===== Records supplied =====
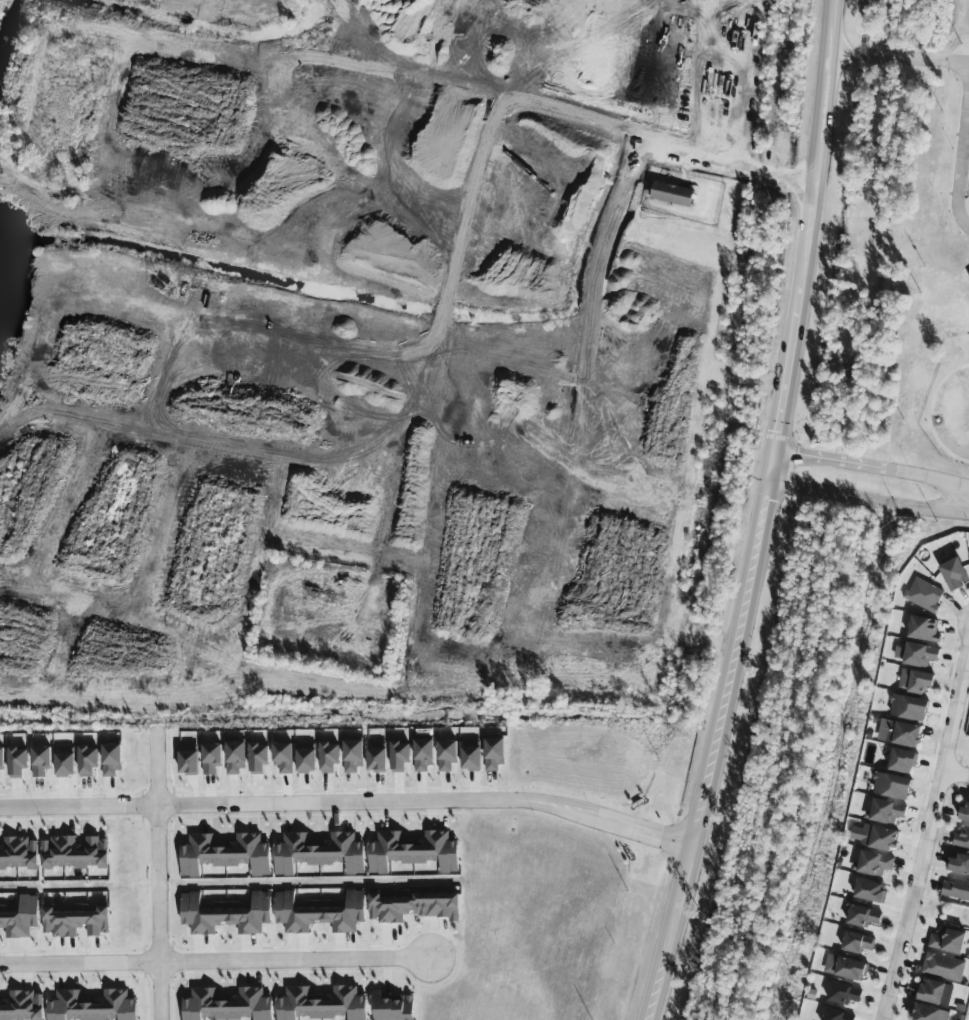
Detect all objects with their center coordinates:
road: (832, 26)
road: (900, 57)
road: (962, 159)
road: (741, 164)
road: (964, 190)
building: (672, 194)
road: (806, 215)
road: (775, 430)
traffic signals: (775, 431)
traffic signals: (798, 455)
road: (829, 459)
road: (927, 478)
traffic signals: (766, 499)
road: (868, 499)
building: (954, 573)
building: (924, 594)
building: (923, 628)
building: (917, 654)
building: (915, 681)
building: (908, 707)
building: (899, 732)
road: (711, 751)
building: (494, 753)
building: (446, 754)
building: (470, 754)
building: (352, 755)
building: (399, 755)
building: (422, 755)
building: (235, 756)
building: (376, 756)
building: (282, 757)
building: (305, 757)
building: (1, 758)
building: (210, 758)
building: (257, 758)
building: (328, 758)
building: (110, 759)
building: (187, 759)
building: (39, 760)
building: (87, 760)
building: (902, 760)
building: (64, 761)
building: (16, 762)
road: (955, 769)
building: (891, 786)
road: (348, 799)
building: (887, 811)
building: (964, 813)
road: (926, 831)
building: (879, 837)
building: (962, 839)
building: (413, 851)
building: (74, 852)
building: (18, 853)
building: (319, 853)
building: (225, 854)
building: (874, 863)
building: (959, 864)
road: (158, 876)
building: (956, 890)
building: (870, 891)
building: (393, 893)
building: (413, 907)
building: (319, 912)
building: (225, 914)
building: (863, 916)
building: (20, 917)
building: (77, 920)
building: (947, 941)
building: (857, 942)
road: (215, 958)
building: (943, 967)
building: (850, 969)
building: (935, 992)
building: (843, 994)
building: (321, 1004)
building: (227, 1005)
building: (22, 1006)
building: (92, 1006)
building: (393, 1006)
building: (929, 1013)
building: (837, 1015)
=====
● What is required: Scan the listing above for the word "signals" and show each line where it is found.

● Exercise solution:
traffic signals: (775, 431)
traffic signals: (798, 455)
traffic signals: (766, 499)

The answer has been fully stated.